▸ Excerpted records
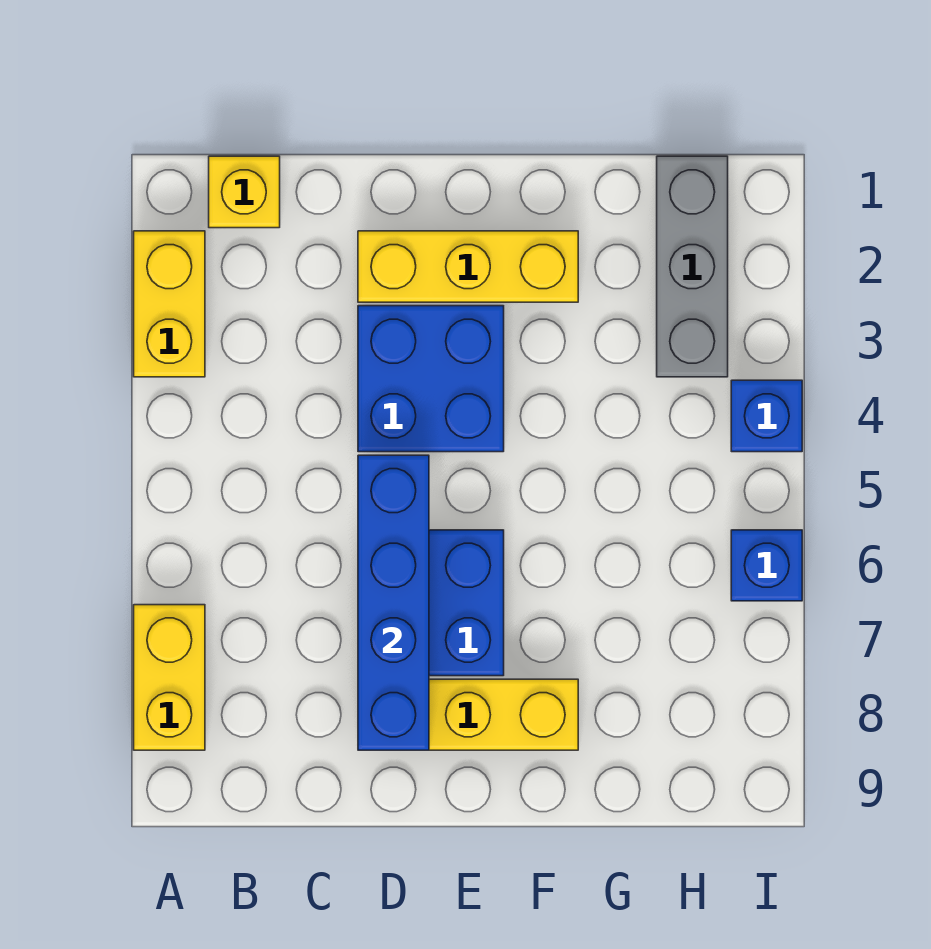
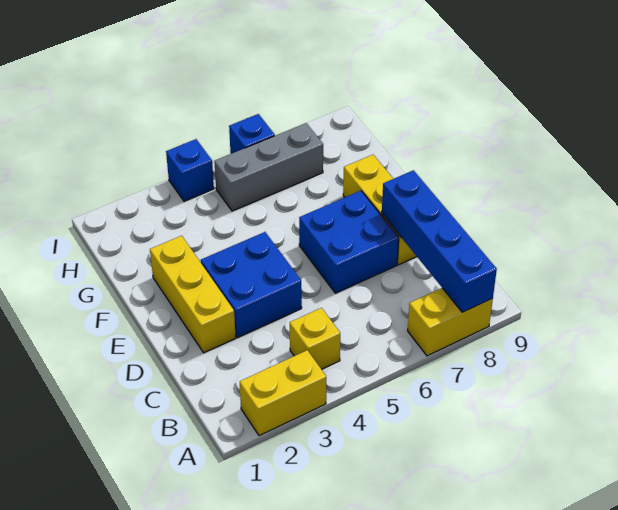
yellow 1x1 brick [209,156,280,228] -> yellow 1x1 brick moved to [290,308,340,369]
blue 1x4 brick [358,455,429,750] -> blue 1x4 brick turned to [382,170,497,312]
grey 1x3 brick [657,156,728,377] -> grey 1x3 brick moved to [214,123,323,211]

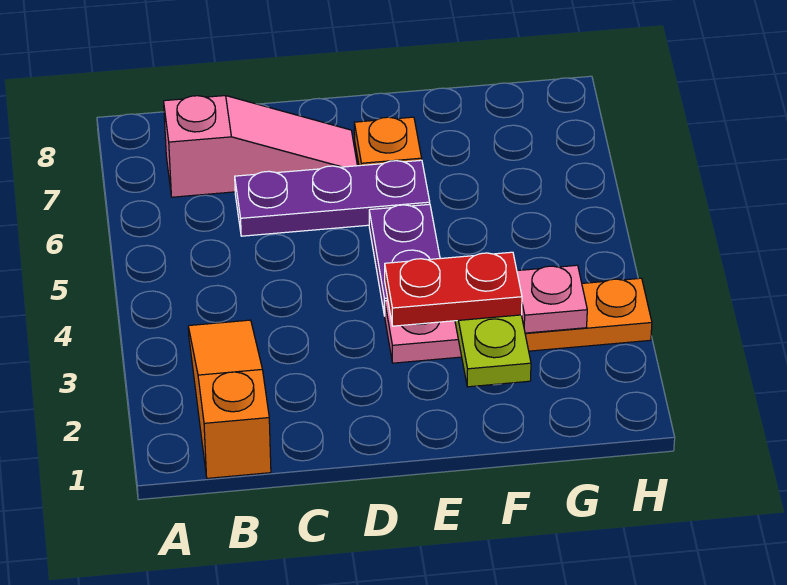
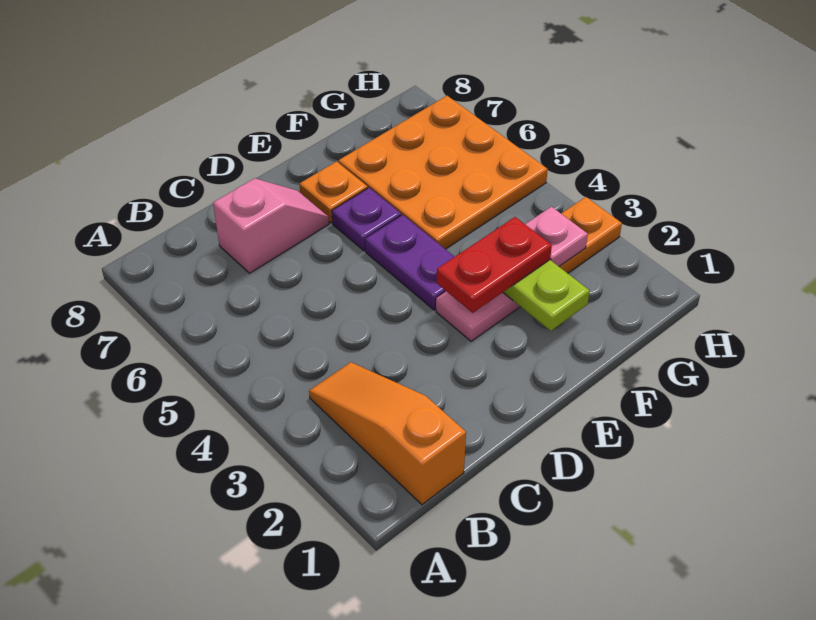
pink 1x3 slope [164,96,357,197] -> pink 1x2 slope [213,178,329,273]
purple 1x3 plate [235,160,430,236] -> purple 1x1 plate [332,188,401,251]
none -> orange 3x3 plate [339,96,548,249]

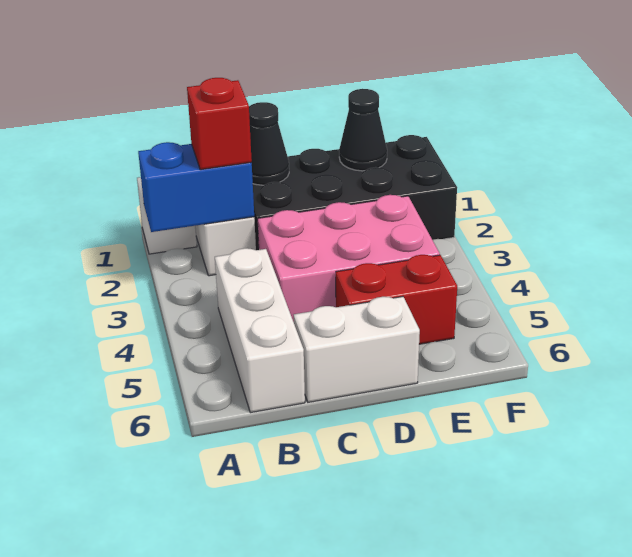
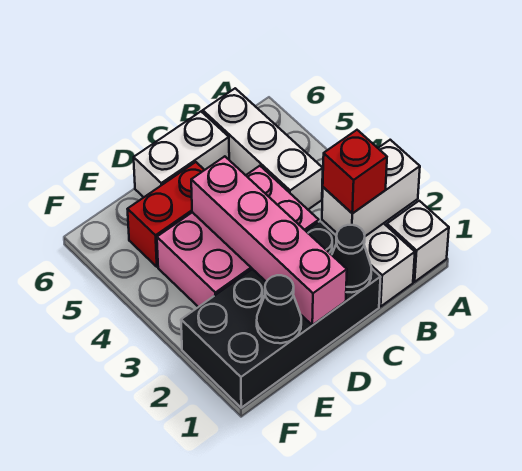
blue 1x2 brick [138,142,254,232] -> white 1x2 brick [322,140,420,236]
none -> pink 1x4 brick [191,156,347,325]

--

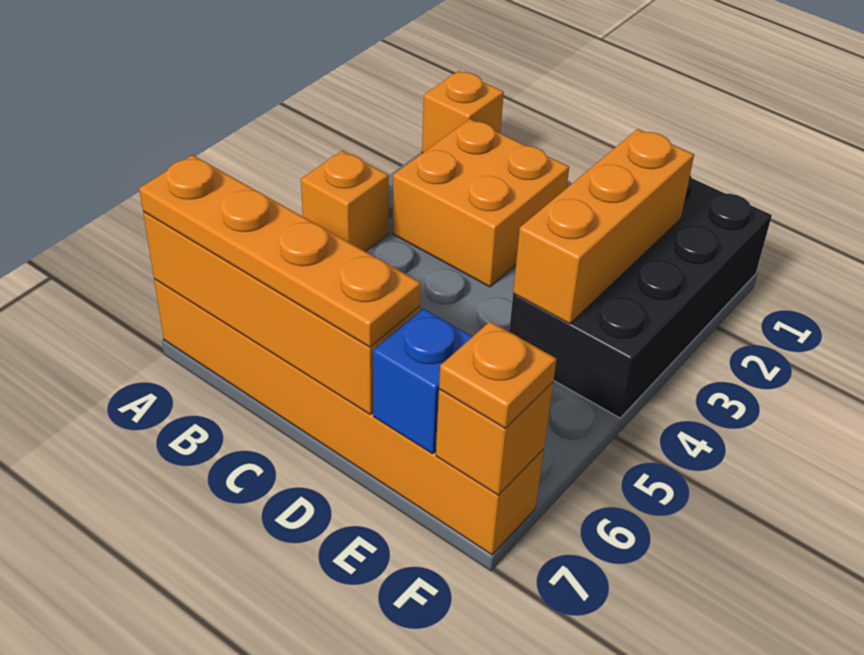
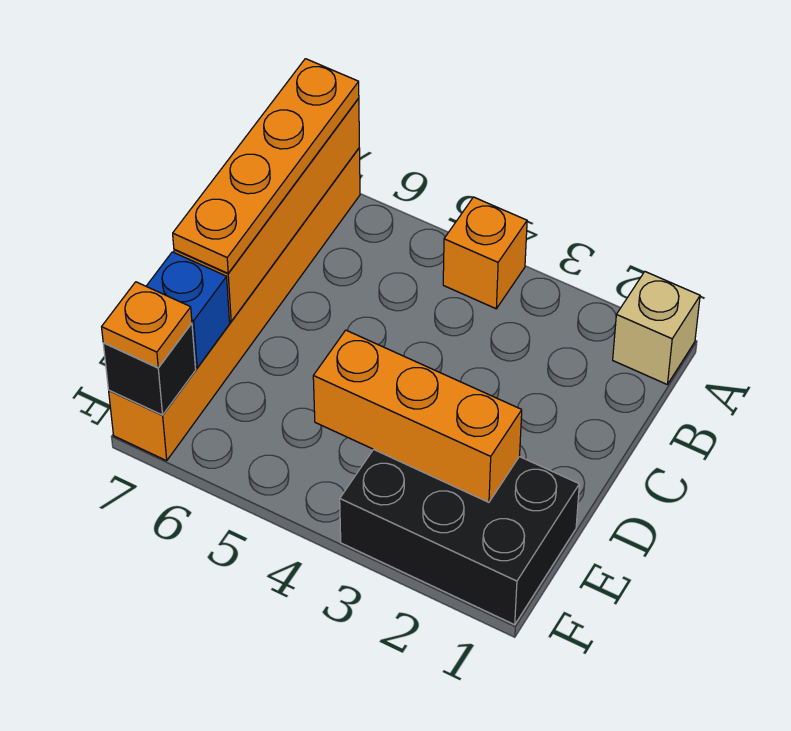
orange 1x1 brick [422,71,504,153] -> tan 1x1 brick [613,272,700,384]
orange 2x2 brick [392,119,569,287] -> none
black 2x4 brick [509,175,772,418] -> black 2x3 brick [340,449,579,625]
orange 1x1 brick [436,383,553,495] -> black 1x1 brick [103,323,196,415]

* * *

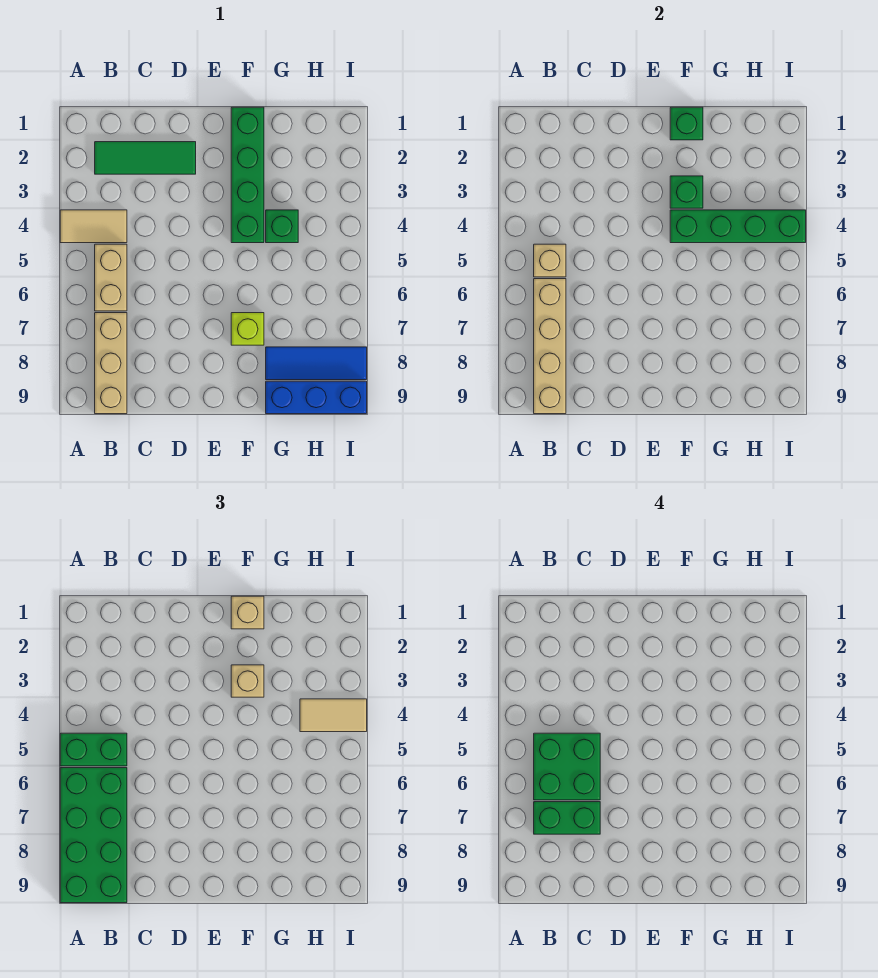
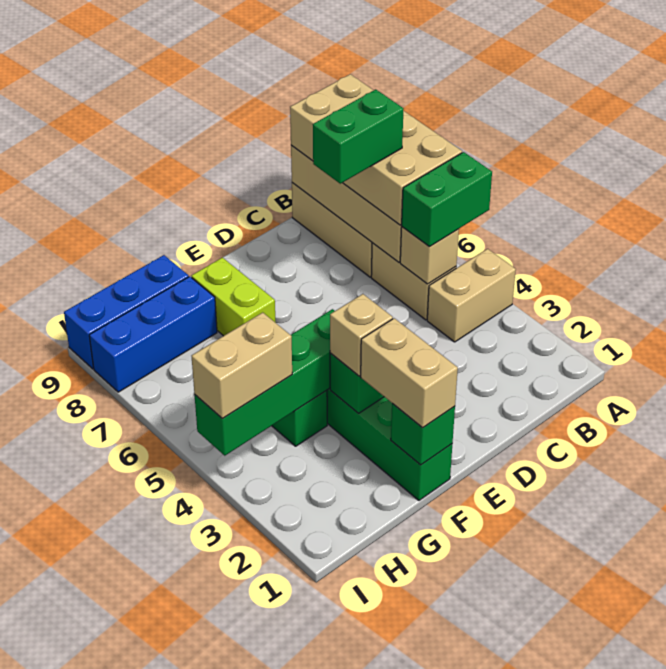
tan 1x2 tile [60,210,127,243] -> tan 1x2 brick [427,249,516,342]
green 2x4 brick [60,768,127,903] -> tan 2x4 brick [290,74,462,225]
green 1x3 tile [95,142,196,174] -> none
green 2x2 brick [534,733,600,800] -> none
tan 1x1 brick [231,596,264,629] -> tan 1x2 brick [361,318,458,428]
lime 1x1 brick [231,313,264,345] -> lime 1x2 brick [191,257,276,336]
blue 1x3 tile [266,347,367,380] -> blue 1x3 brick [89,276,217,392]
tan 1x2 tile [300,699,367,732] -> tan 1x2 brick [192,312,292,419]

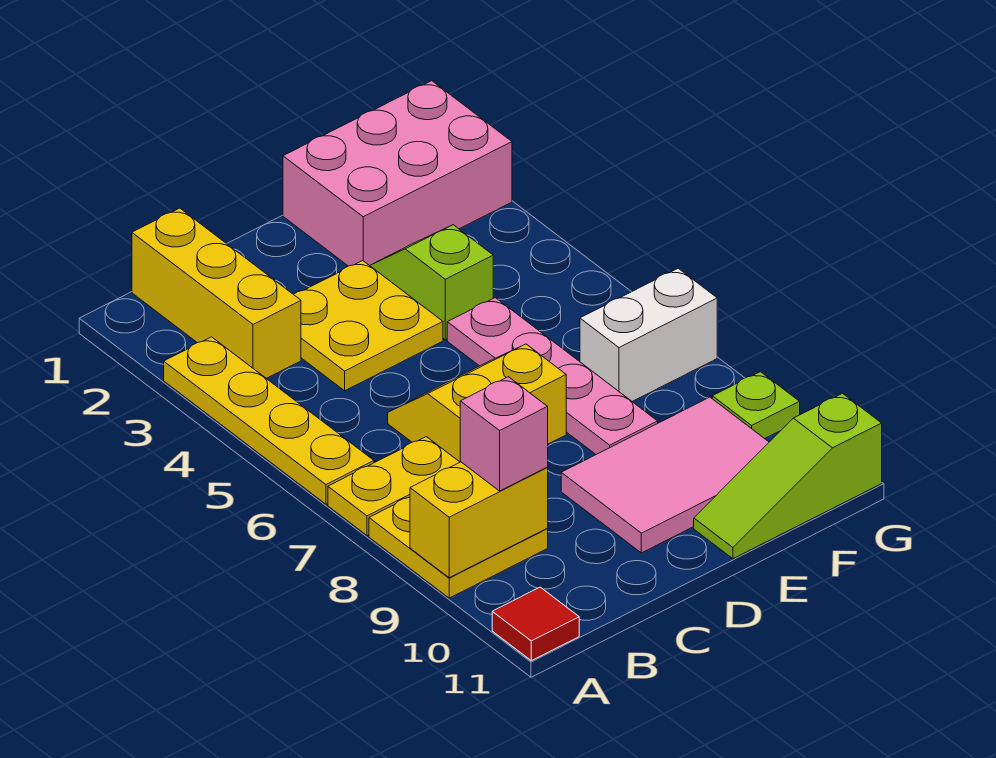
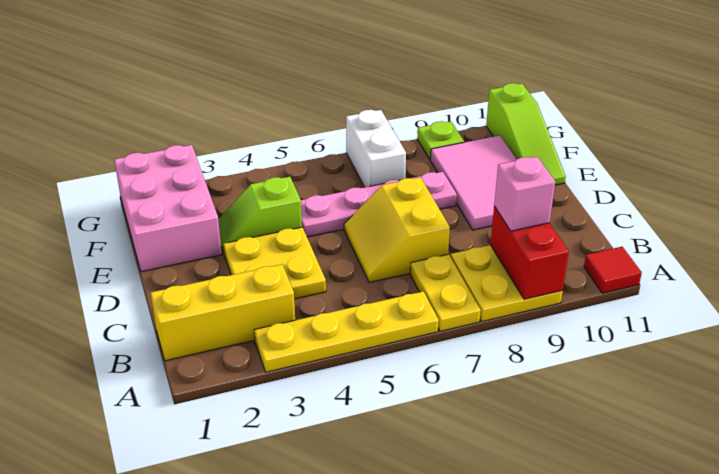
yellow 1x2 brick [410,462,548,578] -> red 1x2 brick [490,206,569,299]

▸ Exercise description
Exactly reproduce the lines above, starting at the one that contains "tan 1x2 tile [60,210,127,243]" and ending at the one that contains "yellow 1x2 brick", both inclusive; leave the pictures out and add no other lines.

▸ Your response
tan 1x2 tile [60,210,127,243] -> tan 1x2 brick [427,249,516,342]
green 2x4 brick [60,768,127,903] -> tan 2x4 brick [290,74,462,225]
green 1x3 tile [95,142,196,174] -> none
green 2x2 brick [534,733,600,800] -> none
tan 1x1 brick [231,596,264,629] -> tan 1x2 brick [361,318,458,428]
lime 1x1 brick [231,313,264,345] -> lime 1x2 brick [191,257,276,336]
blue 1x3 tile [266,347,367,380] -> blue 1x3 brick [89,276,217,392]
tan 1x2 tile [300,699,367,732] -> tan 1x2 brick [192,312,292,419]

yellow 1x2 brick [410,462,548,578] -> red 1x2 brick [490,206,569,299]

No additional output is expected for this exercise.